** What is required **
Everything from the first line of the records to the line containing "(221, 207) = (317, 169): purple", inclusive, is to be extracted exactly, and nothing more.
---------------
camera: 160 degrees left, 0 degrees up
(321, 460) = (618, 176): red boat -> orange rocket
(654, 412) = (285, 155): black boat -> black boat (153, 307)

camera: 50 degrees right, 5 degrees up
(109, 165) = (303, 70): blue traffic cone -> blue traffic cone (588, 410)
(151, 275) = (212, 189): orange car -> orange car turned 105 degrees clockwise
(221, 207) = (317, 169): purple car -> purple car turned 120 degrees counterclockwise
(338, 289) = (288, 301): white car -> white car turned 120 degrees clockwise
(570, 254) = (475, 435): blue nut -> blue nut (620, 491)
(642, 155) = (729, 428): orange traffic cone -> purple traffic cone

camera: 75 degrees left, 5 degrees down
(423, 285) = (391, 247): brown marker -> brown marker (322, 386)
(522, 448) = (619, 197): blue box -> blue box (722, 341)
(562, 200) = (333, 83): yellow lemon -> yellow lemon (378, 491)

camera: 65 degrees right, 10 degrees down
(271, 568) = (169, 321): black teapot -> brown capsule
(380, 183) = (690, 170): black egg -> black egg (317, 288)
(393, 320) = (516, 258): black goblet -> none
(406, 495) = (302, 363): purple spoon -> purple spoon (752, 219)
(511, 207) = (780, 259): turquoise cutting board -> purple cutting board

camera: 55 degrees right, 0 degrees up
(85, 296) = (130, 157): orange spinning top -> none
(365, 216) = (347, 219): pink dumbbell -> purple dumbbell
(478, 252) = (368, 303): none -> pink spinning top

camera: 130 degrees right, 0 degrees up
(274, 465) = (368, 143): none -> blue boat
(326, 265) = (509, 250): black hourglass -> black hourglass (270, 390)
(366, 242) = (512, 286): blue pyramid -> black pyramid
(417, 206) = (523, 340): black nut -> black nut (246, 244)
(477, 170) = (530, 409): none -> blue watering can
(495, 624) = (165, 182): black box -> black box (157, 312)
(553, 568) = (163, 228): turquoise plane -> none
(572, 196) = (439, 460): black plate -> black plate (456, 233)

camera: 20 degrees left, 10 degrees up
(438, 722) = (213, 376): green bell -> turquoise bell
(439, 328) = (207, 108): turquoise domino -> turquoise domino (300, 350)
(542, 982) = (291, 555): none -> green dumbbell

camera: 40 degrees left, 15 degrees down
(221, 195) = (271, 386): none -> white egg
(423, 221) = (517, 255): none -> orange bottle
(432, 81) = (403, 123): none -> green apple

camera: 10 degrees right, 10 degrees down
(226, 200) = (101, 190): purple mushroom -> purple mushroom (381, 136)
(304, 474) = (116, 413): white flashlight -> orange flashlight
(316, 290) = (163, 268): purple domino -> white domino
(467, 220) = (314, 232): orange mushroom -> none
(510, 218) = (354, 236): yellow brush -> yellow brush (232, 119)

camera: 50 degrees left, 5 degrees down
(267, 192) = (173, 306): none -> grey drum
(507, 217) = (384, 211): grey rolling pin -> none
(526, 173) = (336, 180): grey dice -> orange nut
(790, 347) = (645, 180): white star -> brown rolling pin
---------------
** Reply **
camera: 160 degrees left, 0 degrees up
(321, 460) = (618, 176): red boat -> orange rocket
(654, 412) = (285, 155): black boat -> black boat (153, 307)

camera: 50 degrees right, 5 degrees up
(109, 165) = (303, 70): blue traffic cone -> blue traffic cone (588, 410)
(151, 275) = (212, 189): orange car -> orange car turned 105 degrees clockwise
(221, 207) = (317, 169): purple car -> purple car turned 120 degrees counterclockwise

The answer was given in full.